*** Entries provided ***
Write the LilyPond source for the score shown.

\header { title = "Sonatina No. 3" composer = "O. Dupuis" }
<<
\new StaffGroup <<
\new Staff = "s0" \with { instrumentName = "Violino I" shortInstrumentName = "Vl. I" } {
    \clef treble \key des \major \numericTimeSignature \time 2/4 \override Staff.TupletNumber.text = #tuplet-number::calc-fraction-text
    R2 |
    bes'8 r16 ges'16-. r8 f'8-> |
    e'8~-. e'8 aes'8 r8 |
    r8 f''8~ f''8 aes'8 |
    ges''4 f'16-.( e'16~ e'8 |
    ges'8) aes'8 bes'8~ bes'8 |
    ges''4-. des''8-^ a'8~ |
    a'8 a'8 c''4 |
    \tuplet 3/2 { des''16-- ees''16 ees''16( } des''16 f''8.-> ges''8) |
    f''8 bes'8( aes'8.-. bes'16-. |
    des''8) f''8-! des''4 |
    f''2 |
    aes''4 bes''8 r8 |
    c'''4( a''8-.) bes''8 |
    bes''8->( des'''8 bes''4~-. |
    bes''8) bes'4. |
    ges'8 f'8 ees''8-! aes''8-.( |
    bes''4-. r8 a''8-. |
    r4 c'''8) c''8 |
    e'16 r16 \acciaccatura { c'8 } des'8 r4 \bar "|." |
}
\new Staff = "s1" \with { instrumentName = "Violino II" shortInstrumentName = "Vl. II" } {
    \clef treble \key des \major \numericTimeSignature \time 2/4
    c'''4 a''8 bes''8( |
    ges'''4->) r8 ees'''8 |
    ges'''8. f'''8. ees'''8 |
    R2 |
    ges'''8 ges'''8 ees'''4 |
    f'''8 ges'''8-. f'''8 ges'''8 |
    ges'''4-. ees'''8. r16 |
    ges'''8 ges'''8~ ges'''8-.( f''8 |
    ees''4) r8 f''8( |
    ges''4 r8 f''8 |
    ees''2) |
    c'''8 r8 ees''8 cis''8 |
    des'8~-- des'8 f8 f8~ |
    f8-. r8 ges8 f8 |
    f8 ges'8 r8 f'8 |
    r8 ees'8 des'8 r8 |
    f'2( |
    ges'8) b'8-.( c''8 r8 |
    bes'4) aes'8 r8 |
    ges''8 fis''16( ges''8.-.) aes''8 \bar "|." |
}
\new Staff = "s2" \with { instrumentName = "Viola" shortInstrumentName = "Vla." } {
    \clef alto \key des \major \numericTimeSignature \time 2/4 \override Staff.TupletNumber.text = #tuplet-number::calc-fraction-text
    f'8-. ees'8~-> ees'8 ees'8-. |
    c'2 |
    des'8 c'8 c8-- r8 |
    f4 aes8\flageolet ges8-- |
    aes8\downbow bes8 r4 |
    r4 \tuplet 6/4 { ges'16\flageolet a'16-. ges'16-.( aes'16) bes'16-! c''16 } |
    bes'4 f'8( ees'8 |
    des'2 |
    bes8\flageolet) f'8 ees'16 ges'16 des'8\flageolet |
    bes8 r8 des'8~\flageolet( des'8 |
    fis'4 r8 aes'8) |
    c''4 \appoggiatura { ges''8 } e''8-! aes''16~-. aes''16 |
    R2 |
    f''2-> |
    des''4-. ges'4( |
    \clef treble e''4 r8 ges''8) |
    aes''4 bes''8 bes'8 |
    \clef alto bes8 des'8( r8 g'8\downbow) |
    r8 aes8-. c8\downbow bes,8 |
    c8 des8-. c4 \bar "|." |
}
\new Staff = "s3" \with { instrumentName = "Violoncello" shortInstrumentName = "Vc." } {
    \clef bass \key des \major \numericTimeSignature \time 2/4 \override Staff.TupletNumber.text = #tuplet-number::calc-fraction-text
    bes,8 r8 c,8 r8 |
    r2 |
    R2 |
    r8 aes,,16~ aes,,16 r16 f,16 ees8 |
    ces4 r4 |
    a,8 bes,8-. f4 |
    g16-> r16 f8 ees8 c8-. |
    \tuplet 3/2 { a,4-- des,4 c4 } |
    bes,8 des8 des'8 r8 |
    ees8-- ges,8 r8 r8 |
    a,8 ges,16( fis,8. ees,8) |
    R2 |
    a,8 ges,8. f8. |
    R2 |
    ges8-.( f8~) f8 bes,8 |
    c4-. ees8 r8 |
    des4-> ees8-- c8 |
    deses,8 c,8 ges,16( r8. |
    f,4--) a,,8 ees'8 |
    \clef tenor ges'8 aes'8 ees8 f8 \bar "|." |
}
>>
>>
***
Short exercise: State how many lines above contain the string "text", matching case exactly, and give only that number.

Full output: 3